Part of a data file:
|---|

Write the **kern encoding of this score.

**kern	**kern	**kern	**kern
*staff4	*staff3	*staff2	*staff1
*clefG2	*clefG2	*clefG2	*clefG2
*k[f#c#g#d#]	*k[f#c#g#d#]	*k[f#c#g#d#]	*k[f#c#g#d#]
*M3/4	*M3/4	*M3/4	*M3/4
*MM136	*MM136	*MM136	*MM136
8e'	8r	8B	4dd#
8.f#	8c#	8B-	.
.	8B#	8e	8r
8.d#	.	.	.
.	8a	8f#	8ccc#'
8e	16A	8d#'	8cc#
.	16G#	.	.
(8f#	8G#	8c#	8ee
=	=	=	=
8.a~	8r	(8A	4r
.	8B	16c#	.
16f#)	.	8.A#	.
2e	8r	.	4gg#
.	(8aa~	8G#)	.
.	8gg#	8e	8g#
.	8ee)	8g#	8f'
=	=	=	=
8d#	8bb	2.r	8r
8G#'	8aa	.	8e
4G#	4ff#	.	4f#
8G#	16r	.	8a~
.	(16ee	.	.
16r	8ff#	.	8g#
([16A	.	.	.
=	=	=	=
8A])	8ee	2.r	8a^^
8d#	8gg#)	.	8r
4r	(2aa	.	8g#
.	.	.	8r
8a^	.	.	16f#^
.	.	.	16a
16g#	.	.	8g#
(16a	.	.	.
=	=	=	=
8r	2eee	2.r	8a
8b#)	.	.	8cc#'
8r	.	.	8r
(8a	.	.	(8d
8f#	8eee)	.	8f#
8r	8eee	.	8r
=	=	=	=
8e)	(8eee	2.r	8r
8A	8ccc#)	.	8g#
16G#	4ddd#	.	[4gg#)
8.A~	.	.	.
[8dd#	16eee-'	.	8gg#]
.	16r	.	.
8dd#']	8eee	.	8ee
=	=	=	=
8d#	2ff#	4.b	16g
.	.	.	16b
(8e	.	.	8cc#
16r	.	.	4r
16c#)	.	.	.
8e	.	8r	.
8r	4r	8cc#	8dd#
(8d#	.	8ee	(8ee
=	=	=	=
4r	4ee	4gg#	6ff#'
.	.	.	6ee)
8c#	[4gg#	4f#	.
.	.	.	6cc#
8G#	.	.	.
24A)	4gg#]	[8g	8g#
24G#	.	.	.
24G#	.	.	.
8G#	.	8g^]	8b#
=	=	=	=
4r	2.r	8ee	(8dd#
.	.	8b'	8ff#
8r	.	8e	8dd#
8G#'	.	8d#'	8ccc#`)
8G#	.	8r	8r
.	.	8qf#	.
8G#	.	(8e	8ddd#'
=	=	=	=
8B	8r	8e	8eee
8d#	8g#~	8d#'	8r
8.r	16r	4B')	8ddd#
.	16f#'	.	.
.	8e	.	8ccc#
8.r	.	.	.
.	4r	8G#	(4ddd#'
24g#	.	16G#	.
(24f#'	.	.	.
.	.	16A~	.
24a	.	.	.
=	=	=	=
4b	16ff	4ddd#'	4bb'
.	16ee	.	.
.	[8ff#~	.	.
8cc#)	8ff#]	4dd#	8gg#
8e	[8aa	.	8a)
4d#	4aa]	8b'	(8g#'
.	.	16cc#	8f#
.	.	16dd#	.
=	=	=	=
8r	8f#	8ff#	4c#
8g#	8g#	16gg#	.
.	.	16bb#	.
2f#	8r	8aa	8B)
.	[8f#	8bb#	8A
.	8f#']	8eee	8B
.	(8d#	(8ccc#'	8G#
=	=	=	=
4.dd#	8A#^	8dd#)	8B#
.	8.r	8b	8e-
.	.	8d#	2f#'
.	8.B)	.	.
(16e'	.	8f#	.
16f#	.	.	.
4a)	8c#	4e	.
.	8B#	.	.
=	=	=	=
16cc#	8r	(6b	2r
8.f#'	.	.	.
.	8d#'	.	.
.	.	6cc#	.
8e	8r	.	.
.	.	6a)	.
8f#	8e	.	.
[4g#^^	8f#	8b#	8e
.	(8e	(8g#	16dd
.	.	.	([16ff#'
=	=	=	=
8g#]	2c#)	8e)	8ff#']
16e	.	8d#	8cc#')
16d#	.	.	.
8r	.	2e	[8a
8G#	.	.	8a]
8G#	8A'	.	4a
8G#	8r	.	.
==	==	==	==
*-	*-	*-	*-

|---|

WORK TO COMPLETE: Return every line of the records above with nothing changed.

COMPLETE ANSWER:
Write the **kern encoding of this score.

**kern	**kern	**kern	**kern
*staff4	*staff3	*staff2	*staff1
*clefG2	*clefG2	*clefG2	*clefG2
*k[f#c#g#d#]	*k[f#c#g#d#]	*k[f#c#g#d#]	*k[f#c#g#d#]
*M3/4	*M3/4	*M3/4	*M3/4
*MM136	*MM136	*MM136	*MM136
8e'	8r	8B	4dd#
8.f#	8c#	8B-	.
.	8B#	8e	8r
8.d#	.	.	.
.	8a	8f#	8ccc#'
8e	16A	8d#'	8cc#
.	16G#	.	.
(8f#	8G#	8c#	8ee
=	=	=	=
8.a~	8r	(8A	4r
.	8B	16c#	.
16f#)	.	8.A#	.
2e	8r	.	4gg#
.	(8aa~	8G#)	.
.	8gg#	8e	8g#
.	8ee)	8g#	8f'
=	=	=	=
8d#	8bb	2.r	8r
8G#'	8aa	.	8e
4G#	4ff#	.	4f#
8G#	16r	.	8a~
.	(16ee	.	.
16r	8ff#	.	8g#
([16A	.	.	.
=	=	=	=
8A])	8ee	2.r	8a^^
8d#	8gg#)	.	8r
4r	(2aa	.	8g#
.	.	.	8r
8a^	.	.	16f#^
.	.	.	16a
16g#	.	.	8g#
(16a	.	.	.
=	=	=	=
8r	2eee	2.r	8a
8b#)	.	.	8cc#'
8r	.	.	8r
(8a	.	.	(8d
8f#	8eee)	.	8f#
8r	8eee	.	8r
=	=	=	=
8e)	(8eee	2.r	8r
8A	8ccc#)	.	8g#
16G#	4ddd#	.	[4gg#)
8.A~	.	.	.
[8dd#	16eee-'	.	8gg#]
.	16r	.	.
8dd#']	8eee	.	8ee
=	=	=	=
8d#	2ff#	4.b	16g
.	.	.	16b
(8e	.	.	8cc#
16r	.	.	4r
16c#)	.	.	.
8e	.	8r	.
8r	4r	8cc#	8dd#
(8d#	.	8ee	(8ee
=	=	=	=
4r	4ee	4gg#	6ff#'
.	.	.	6ee)
8c#	[4gg#	4f#	.
.	.	.	6cc#
8G#	.	.	.
24A)	4gg#]	[8g	8g#
24G#	.	.	.
24G#	.	.	.
8G#	.	8g^]	8b#
=	=	=	=
4r	2.r	8ee	(8dd#
.	.	8b'	8ff#
8r	.	8e	8dd#
8G#'	.	8d#'	8ccc#`)
8G#	.	8r	8r
.	.	8qf#	.
8G#	.	(8e	8ddd#'
=	=	=	=
8B	8r	8e	8eee
8d#	8g#~	8d#'	8r
8.r	16r	4B')	8ddd#
.	16f#'	.	.
.	8e	.	8ccc#
8.r	.	.	.
.	4r	8G#	(4ddd#'
24g#	.	16G#	.
(24f#'	.	.	.
.	.	16A~	.
24a	.	.	.
=	=	=	=
4b	16ff	4ddd#'	4bb'
.	16ee	.	.
.	[8ff#~	.	.
8cc#)	8ff#]	4dd#	8gg#
8e	[8aa	.	8a)
4d#	4aa]	8b'	(8g#'
.	.	16cc#	8f#
.	.	16dd#	.
=	=	=	=
8r	8f#	8ff#	4c#
8g#	8g#	16gg#	.
.	.	16bb#	.
2f#	8r	8aa	8B)
.	[8f#	8bb#	8A
.	8f#']	8eee	8B
.	(8d#	(8ccc#'	8G#
=	=	=	=
4.dd#	8A#^	8dd#)	8B#
.	8.r	8b	8e-
.	.	8d#	2f#'
.	8.B)	.	.
(16e'	.	8f#	.
16f#	.	.	.
4a)	8c#	4e	.
.	8B#	.	.
=	=	=	=
16cc#	8r	(6b	2r
8.f#'	.	.	.
.	8d#'	.	.
.	.	6cc#	.
8e	8r	.	.
.	.	6a)	.
8f#	8e	.	.
[4g#^^	8f#	8b#	8e
.	(8e	(8g#	16dd
.	.	.	([16ff#'
=	=	=	=
8g#]	2c#)	8e)	8ff#']
16e	.	8d#	8cc#')
16d#	.	.	.
8r	.	2e	[8a
8G#	.	.	8a]
8G#	8A'	.	4a
8G#	8r	.	.
==	==	==	==
*-	*-	*-	*-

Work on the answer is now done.